• [Problem]: Please retype exactly, and with nothing added, the lines of the material from the one with "brown calculator: 3 -> 4" through the final one.

══ Exercise input

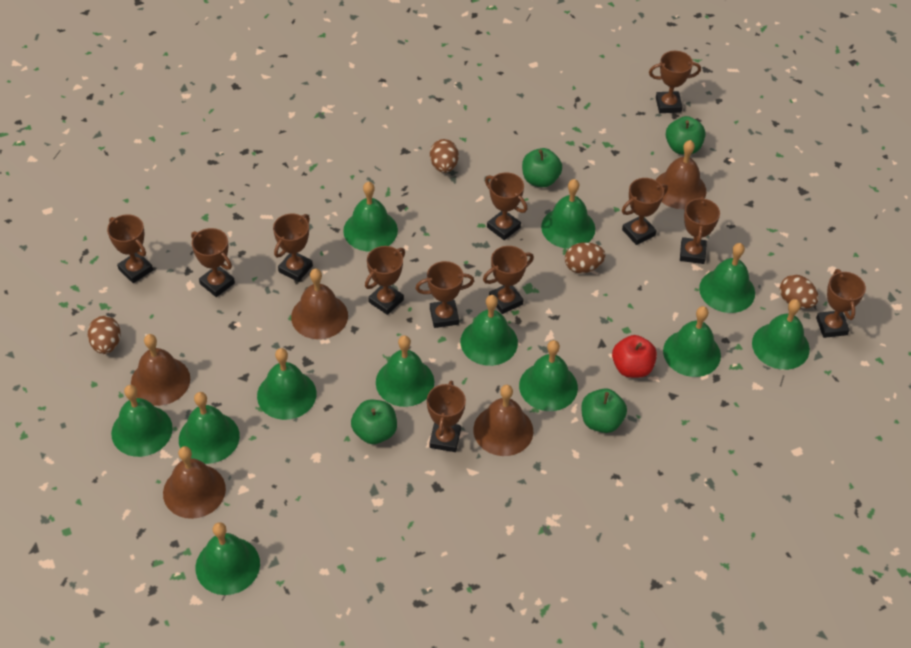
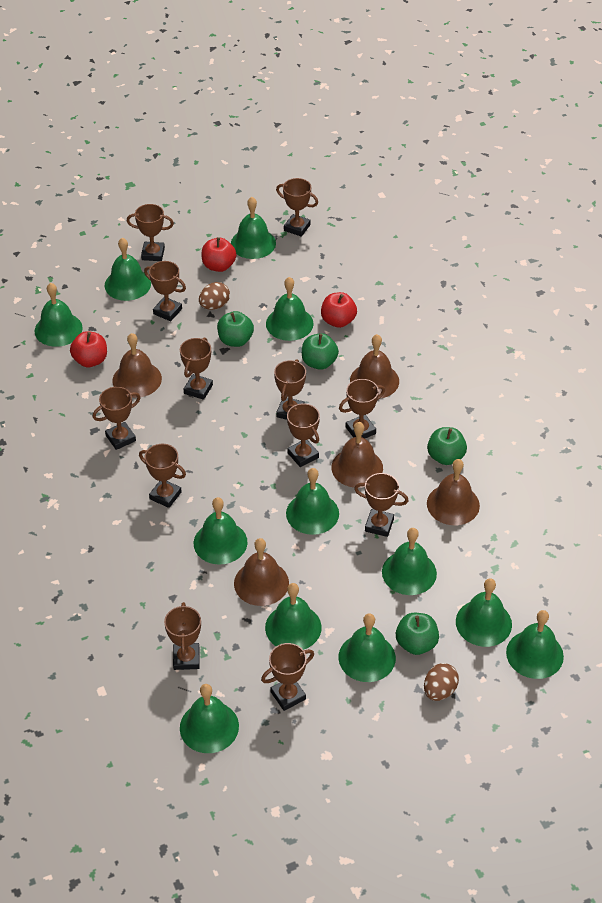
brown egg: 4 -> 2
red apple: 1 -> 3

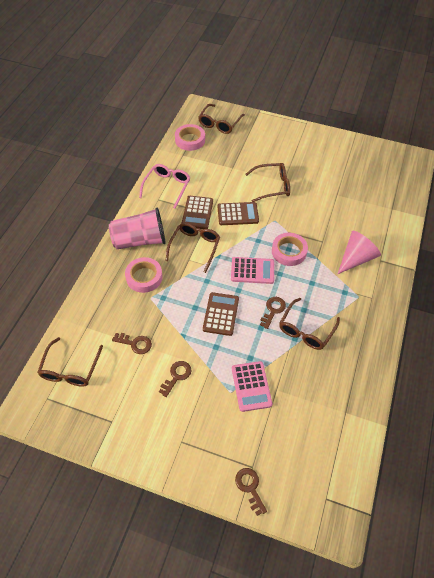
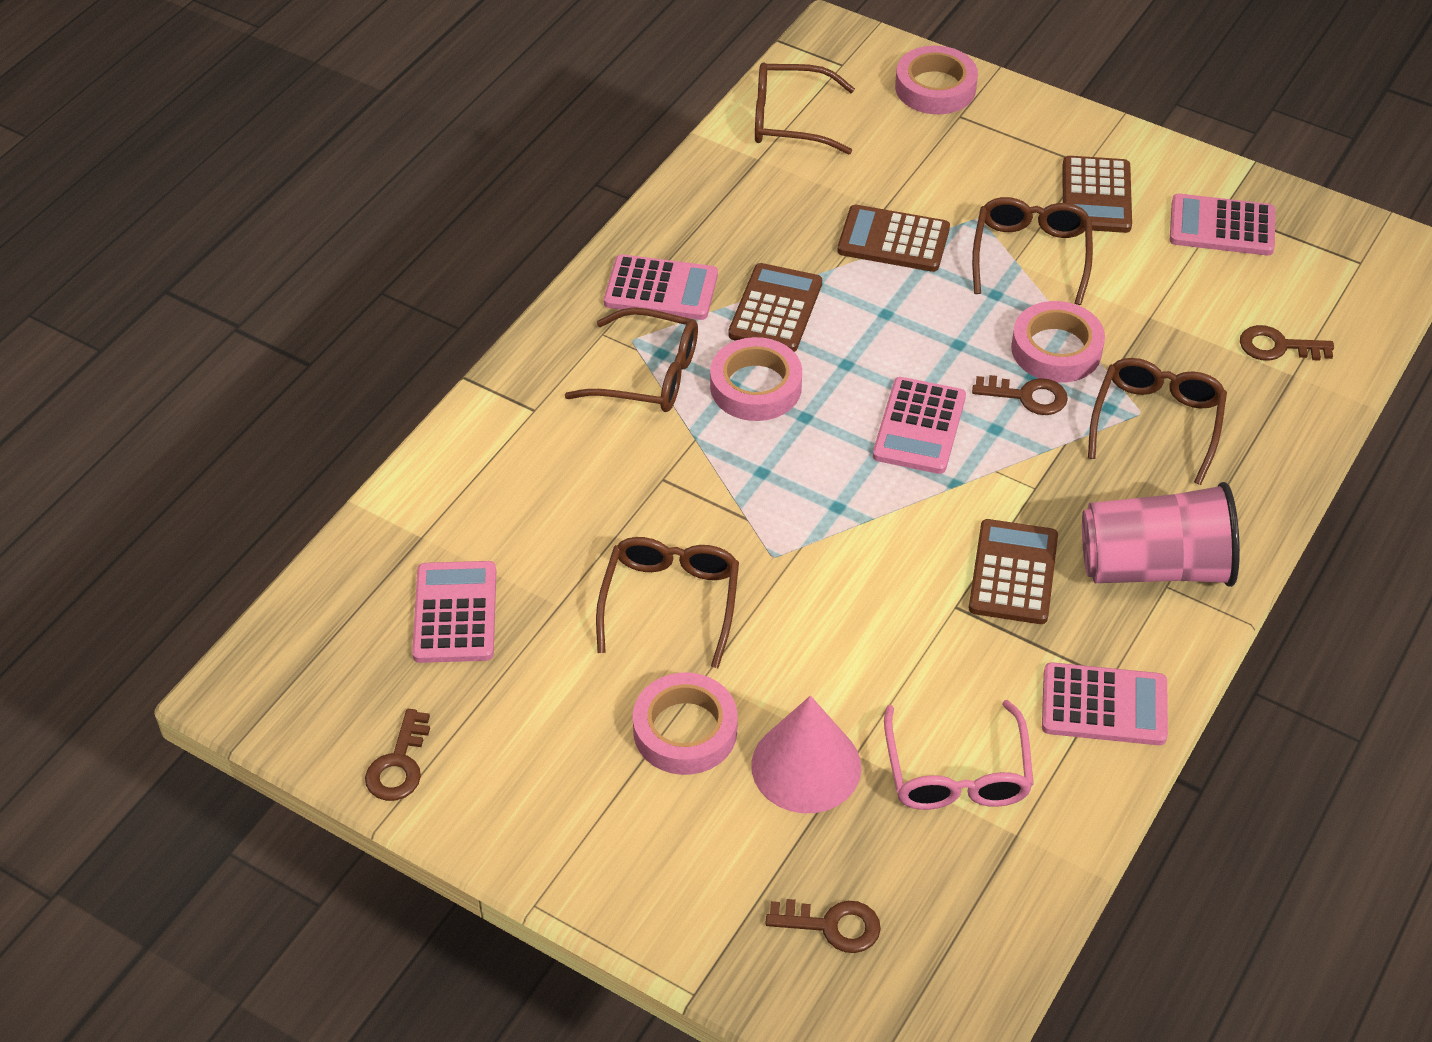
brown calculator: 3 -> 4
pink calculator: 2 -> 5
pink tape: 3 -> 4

════

• [Completed task]:
brown calculator: 3 -> 4
pink calculator: 2 -> 5
pink tape: 3 -> 4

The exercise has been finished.